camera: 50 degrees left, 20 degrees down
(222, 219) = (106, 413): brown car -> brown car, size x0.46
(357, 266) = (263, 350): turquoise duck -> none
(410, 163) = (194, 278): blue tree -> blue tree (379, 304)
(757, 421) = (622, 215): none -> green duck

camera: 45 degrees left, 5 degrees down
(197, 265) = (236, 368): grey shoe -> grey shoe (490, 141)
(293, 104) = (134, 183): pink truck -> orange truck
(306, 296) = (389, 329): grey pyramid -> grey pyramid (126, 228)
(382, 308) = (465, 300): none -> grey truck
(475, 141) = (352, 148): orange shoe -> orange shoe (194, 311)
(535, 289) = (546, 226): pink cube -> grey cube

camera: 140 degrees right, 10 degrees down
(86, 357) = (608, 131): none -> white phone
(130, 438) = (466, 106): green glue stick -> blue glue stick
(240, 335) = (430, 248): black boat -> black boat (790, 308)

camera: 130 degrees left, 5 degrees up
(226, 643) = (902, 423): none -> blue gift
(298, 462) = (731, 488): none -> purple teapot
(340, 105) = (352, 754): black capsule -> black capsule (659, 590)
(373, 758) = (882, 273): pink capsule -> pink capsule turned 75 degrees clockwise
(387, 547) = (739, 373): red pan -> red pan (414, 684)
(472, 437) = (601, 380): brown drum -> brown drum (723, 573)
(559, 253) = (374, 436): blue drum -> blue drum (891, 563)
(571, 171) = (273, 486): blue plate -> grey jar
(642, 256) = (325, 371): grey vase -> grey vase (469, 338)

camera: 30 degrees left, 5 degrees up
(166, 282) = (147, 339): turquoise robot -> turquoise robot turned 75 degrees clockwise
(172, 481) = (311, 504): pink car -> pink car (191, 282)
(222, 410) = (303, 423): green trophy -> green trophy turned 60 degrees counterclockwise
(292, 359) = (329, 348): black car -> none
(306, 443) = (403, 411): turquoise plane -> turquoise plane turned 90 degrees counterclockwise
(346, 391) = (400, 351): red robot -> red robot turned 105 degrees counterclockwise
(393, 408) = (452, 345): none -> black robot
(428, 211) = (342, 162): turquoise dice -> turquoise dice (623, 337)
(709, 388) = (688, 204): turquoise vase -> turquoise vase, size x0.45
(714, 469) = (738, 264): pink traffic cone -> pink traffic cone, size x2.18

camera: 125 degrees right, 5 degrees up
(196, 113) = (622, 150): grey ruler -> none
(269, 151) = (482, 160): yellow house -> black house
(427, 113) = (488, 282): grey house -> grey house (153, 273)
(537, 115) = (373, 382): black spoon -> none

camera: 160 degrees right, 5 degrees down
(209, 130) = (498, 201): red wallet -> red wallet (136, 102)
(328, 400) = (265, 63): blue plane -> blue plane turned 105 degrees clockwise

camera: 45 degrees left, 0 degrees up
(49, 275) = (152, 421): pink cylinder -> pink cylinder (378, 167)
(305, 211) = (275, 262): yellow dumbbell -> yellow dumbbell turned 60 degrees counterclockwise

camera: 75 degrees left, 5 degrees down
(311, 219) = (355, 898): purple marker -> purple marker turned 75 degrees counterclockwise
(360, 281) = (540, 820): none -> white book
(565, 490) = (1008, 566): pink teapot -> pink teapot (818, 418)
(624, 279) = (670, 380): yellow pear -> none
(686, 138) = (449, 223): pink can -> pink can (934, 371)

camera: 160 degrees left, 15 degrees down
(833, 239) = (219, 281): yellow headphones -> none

### DESCRIPTION OF THE TASK
Copy nothing beyond the line containing "(757, 421) = (622, 215): none -> green duck". Transcribe exactly from the first line of the entries down to that line, inclusive.

### WRITTEN ANSWER
camera: 50 degrees left, 20 degrees down
(222, 219) = (106, 413): brown car -> brown car, size x0.46
(357, 266) = (263, 350): turquoise duck -> none
(410, 163) = (194, 278): blue tree -> blue tree (379, 304)
(757, 421) = (622, 215): none -> green duck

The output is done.